**Brief:** An unchanged copy of all the lines below is expected, and it should contain no pictures.

Scene difference descriptions
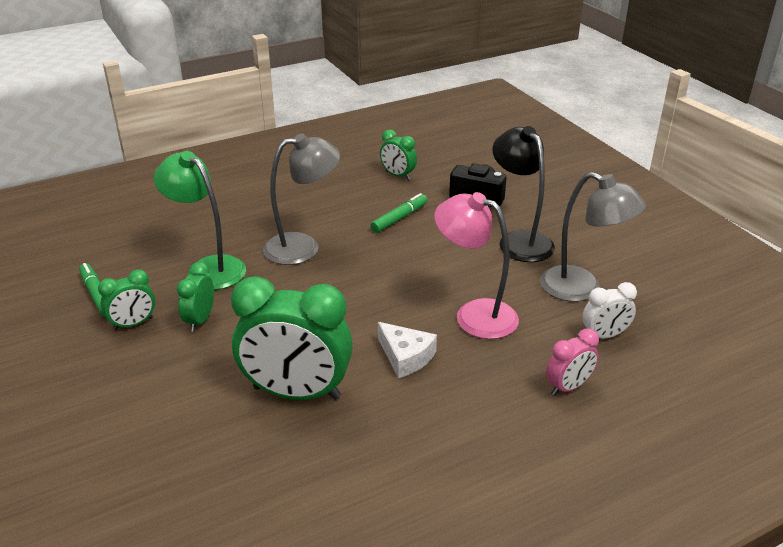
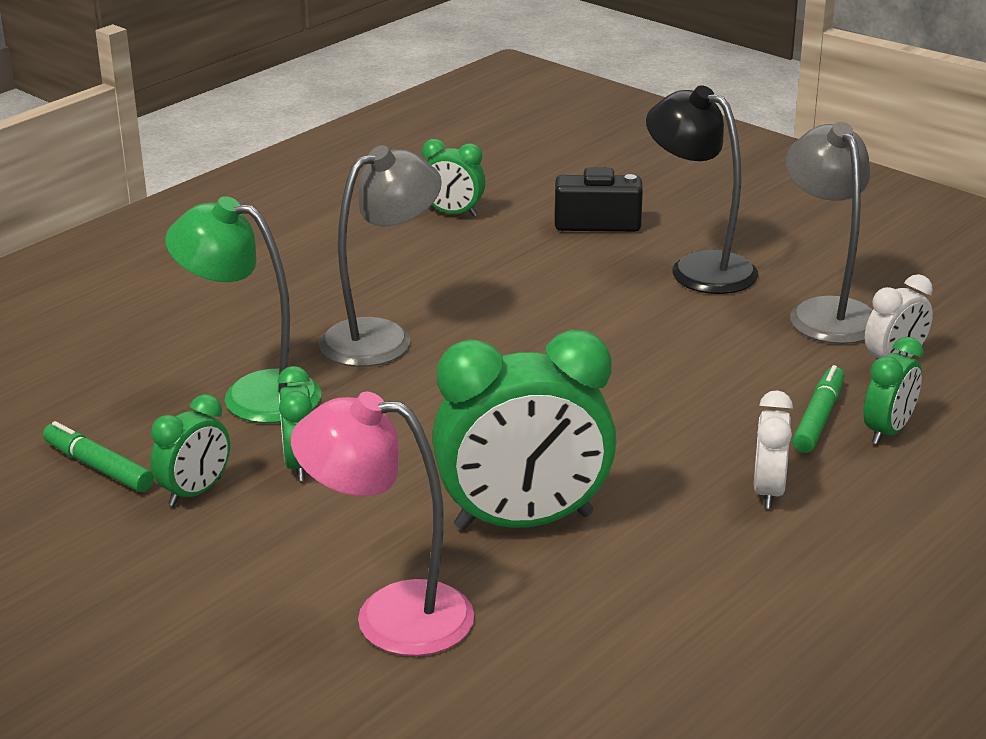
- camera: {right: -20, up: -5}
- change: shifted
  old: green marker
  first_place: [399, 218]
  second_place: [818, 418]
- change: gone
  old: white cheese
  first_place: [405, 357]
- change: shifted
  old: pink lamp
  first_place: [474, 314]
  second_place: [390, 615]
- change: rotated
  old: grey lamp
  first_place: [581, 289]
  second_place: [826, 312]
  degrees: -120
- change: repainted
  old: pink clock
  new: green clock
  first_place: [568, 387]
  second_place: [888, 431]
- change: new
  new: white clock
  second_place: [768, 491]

**Your response:**
- camera: {right: -20, up: -5}
- change: shifted
  old: green marker
  first_place: [399, 218]
  second_place: [818, 418]
- change: gone
  old: white cheese
  first_place: [405, 357]
- change: shifted
  old: pink lamp
  first_place: [474, 314]
  second_place: [390, 615]
- change: rotated
  old: grey lamp
  first_place: [581, 289]
  second_place: [826, 312]
  degrees: -120
- change: repainted
  old: pink clock
  new: green clock
  first_place: [568, 387]
  second_place: [888, 431]
- change: new
  new: white clock
  second_place: [768, 491]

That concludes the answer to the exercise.